* _THE TASK_
Please transcribe every entry below exactly, without including the pictures.

* _DATA FOR THE TASK_
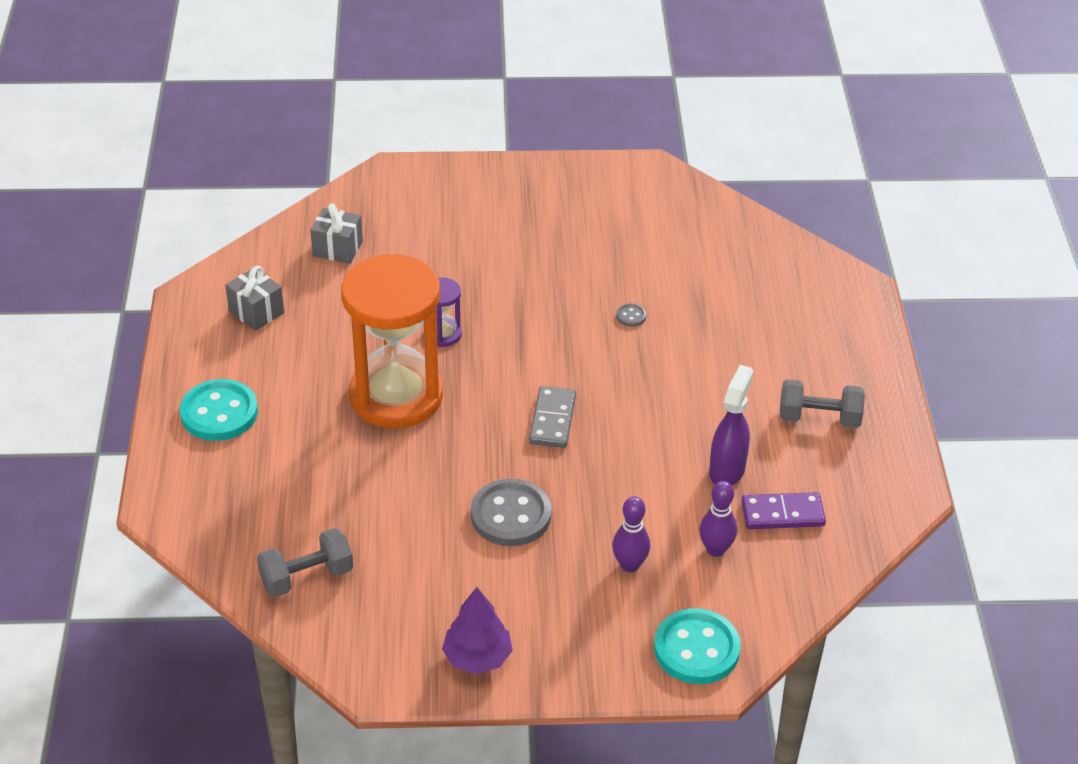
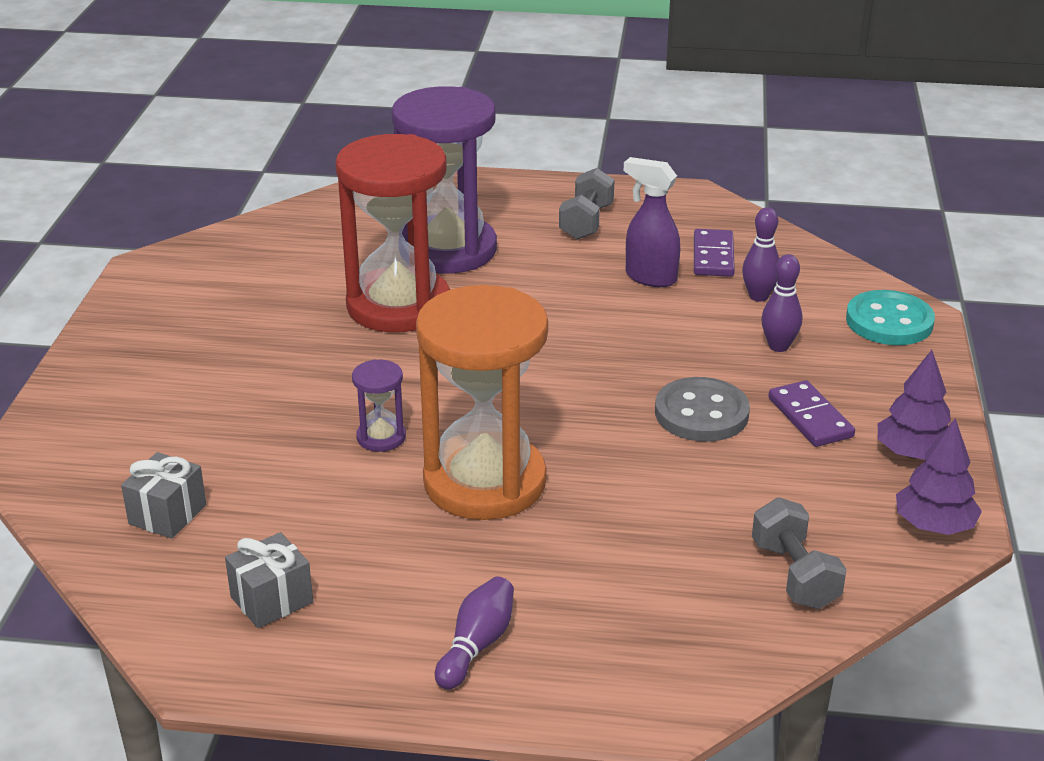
camera: 80 degrees left, 10 degrees down
(219, 413) = (477, 645): turquoise button -> purple bowling pin
(377, 666) = (933, 525): none -> purple tree
(518, 587) = (810, 417): none -> purple domino
(553, 420) = (554, 372): grey domino -> none
(631, 316) = (398, 306): grey button -> red hourglass
(734, 332) = (448, 250): none -> purple hourglass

* _RESPONSE TO THIS TASK_
camera: 80 degrees left, 10 degrees down
(219, 413) = (477, 645): turquoise button -> purple bowling pin
(377, 666) = (933, 525): none -> purple tree
(518, 587) = (810, 417): none -> purple domino
(553, 420) = (554, 372): grey domino -> none
(631, 316) = (398, 306): grey button -> red hourglass
(734, 332) = (448, 250): none -> purple hourglass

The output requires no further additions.